** Task material follows **

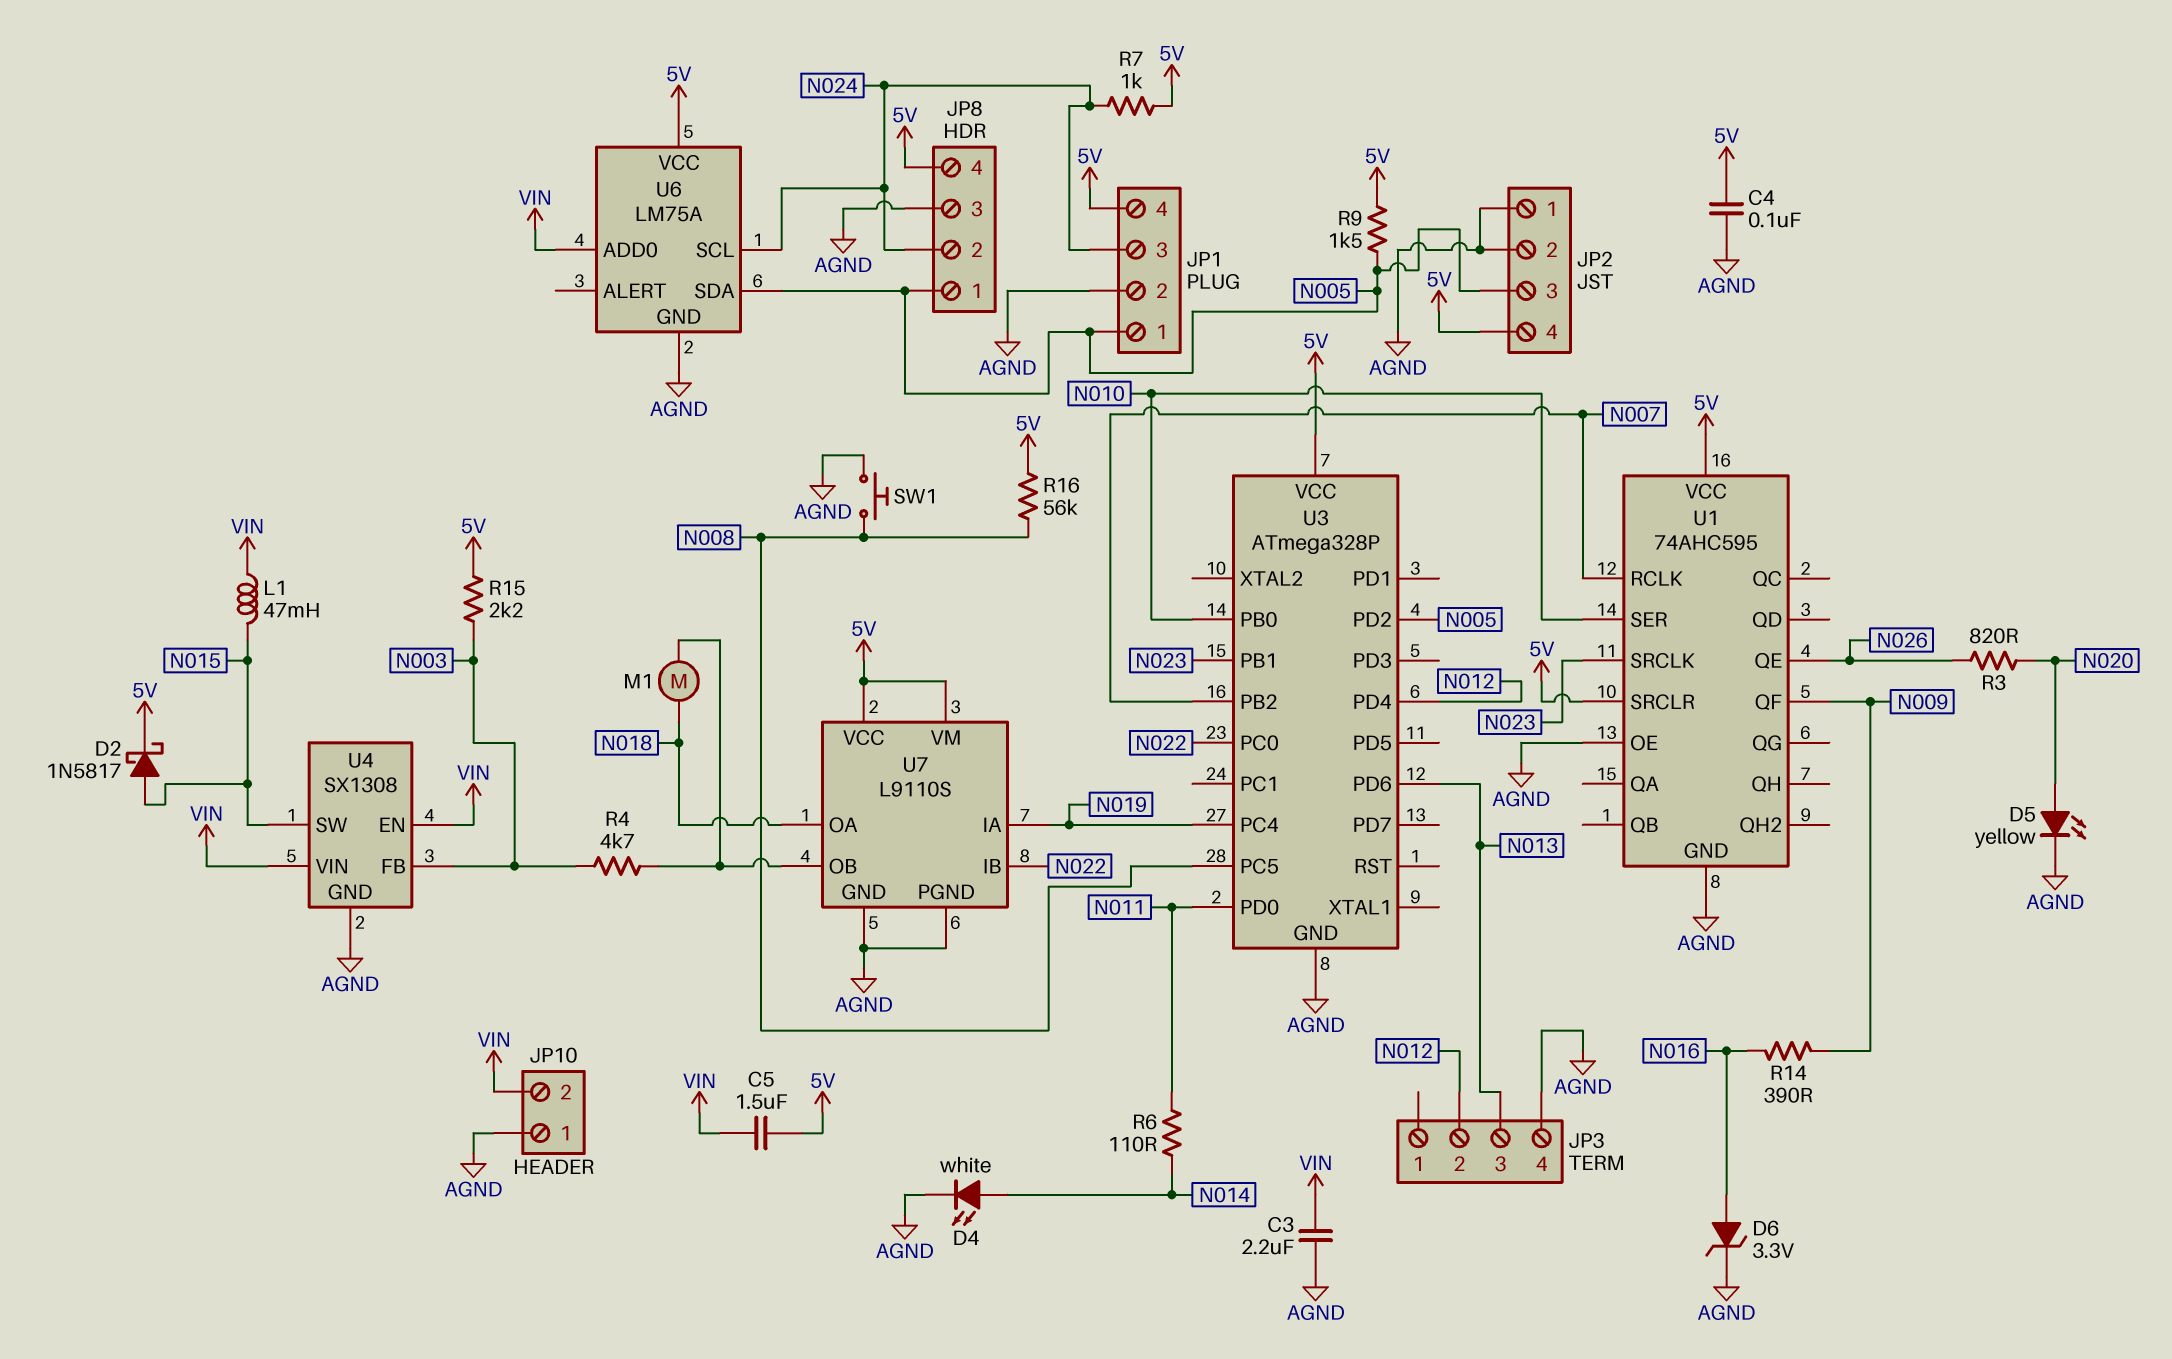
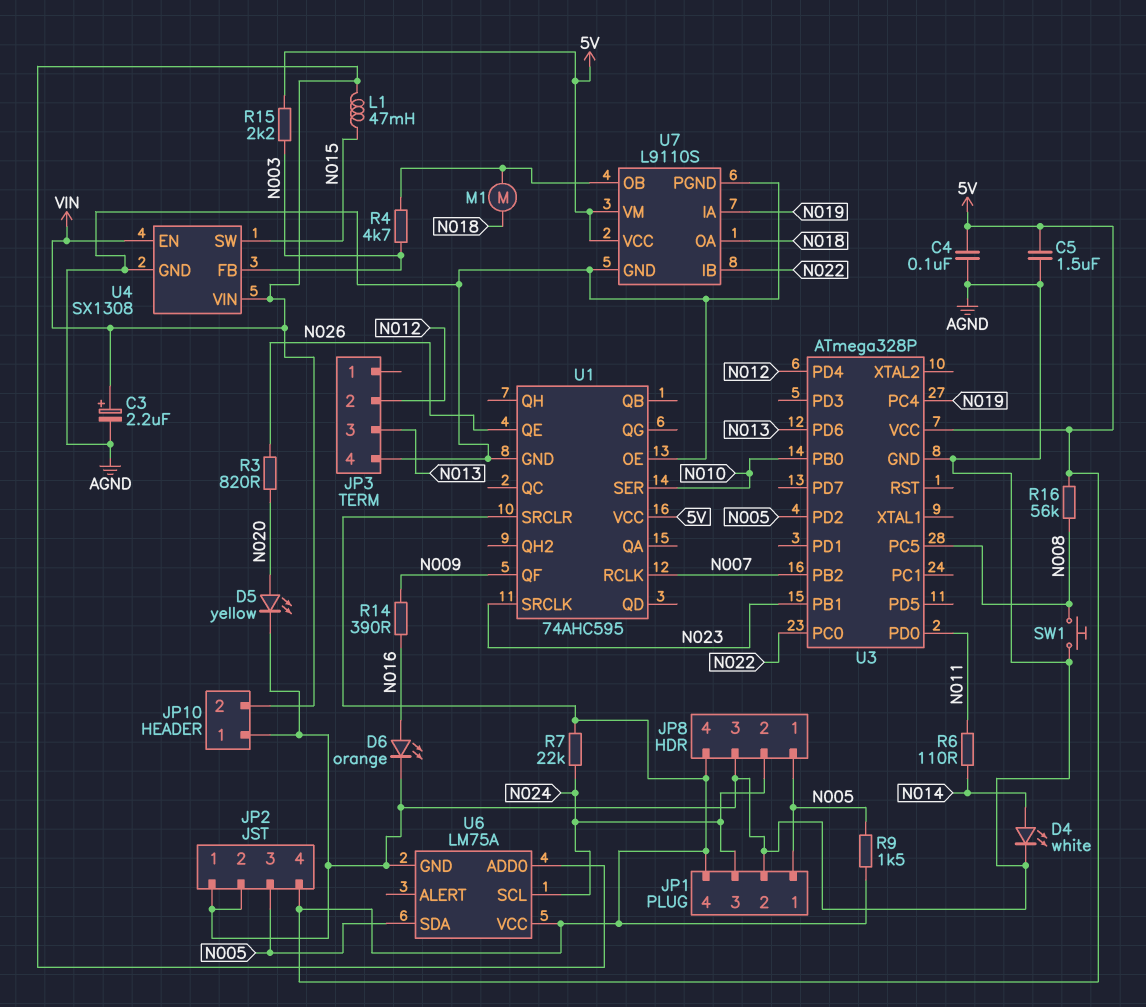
C3: 2.2uF (AGND, VIN) -> 2.2uF (plus VIN, minus AGND)
C5: 1.5uF (5V, VIN) -> 1.5uF (5V, AGND)
D2: schottky 1N5817 (A N015, K 5V) -> none
D6: zener 3.3V (A N016, K AGND) -> LED orange (A N016, K AGND)
R7: 1k (5V, N024) -> 22k (5V, N024)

** End of Task material **

- _Brief_:
If a line in the material above contains the word "AGND", copy it.

- _Response to the exercise_:
C3: 2.2uF (AGND, VIN) -> 2.2uF (plus VIN, minus AGND)
C5: 1.5uF (5V, VIN) -> 1.5uF (5V, AGND)
D6: zener 3.3V (A N016, K AGND) -> LED orange (A N016, K AGND)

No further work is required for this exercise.